Your job with the data below: print everything from the line that holds "(432, 188) = (483, 101): pink" down to the line that holds "(569, 364) = (398, 373): none", ends included, exactly, and nothing else.

*** Opening Data supplied ***

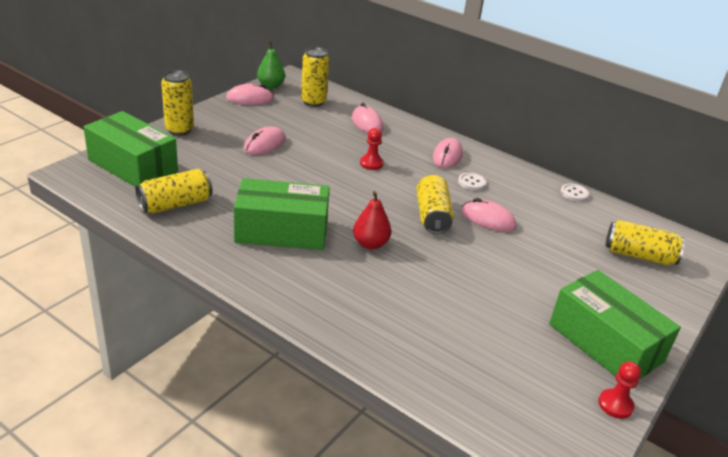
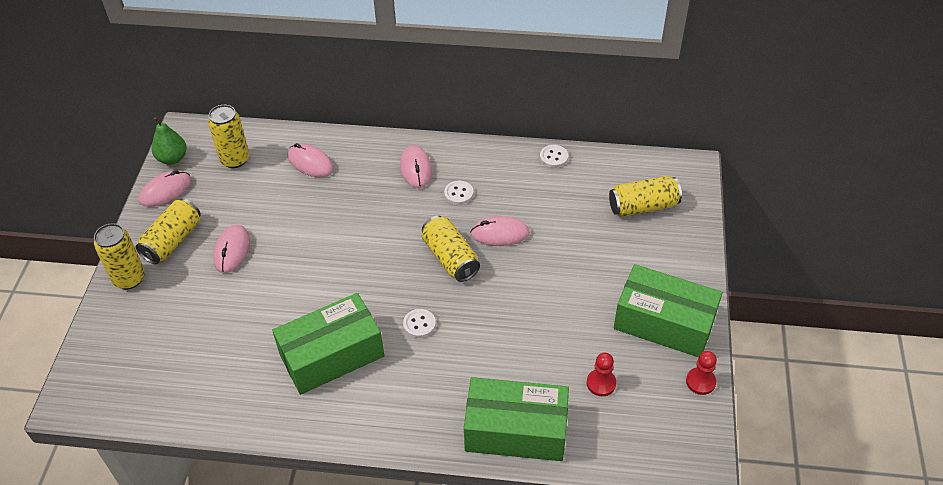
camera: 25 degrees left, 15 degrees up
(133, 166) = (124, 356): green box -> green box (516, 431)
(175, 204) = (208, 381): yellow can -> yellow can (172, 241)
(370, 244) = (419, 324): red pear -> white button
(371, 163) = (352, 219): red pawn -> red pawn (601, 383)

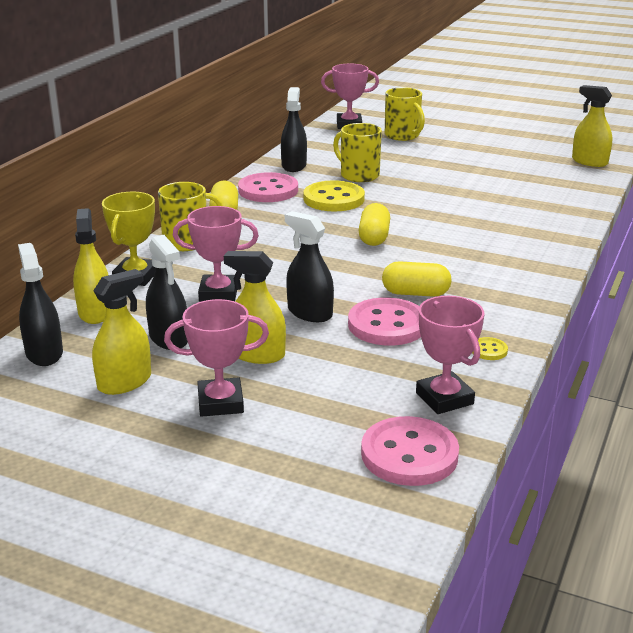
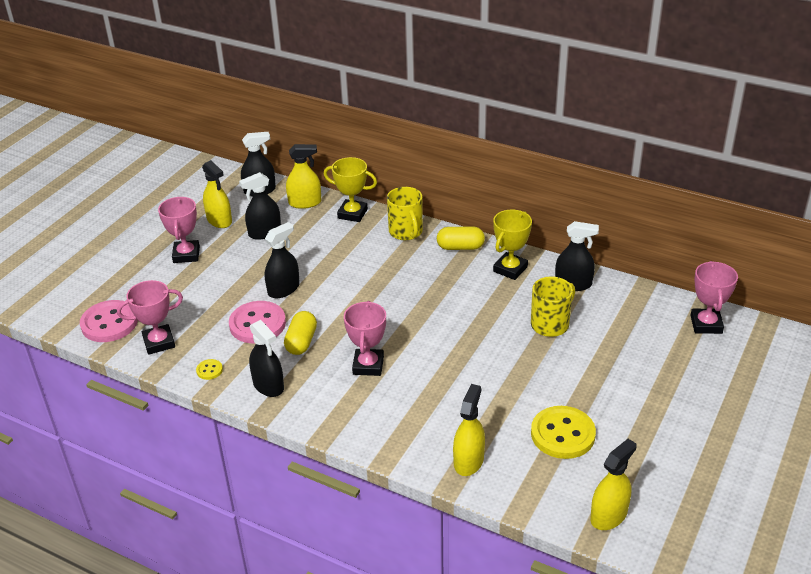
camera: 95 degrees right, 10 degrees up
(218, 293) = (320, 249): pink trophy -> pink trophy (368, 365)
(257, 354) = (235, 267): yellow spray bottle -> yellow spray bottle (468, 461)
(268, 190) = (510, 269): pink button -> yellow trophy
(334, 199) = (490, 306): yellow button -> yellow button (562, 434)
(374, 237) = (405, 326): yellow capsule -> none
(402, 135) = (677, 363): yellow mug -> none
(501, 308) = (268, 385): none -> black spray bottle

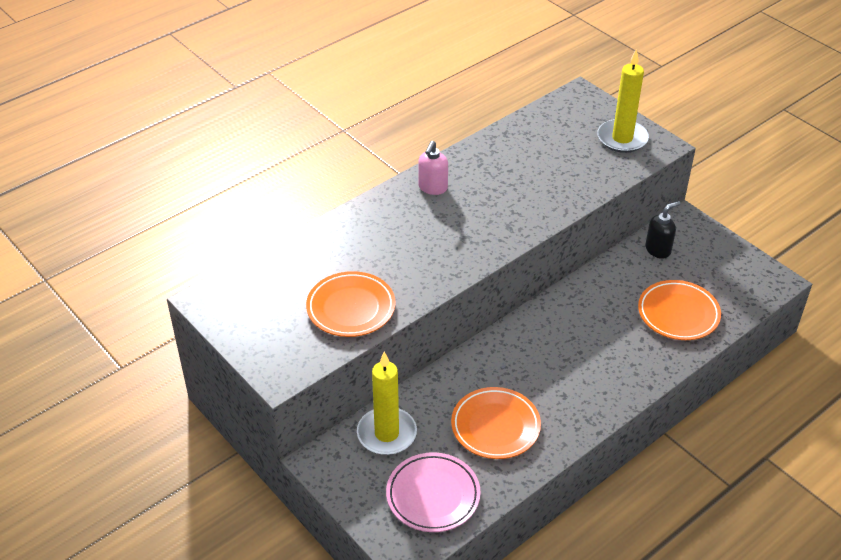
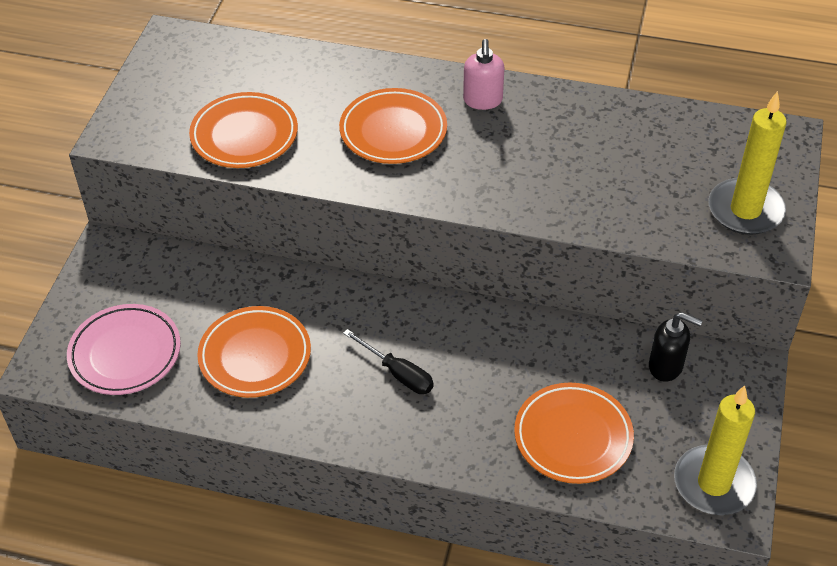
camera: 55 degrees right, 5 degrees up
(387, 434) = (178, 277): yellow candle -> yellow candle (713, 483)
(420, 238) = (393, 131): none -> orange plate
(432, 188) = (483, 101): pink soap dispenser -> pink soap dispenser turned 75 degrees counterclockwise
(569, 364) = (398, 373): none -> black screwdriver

*** Closing Data supplied ***
*** Opening Data supplied ***

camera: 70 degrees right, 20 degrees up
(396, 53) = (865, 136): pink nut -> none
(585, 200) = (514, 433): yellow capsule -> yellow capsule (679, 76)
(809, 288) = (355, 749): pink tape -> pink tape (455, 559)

*** Closing Data supplied ***

Reply to the exercise:
(432, 188) = (483, 101): pink soap dispenser -> pink soap dispenser turned 75 degrees counterclockwise
(569, 364) = (398, 373): none -> black screwdriver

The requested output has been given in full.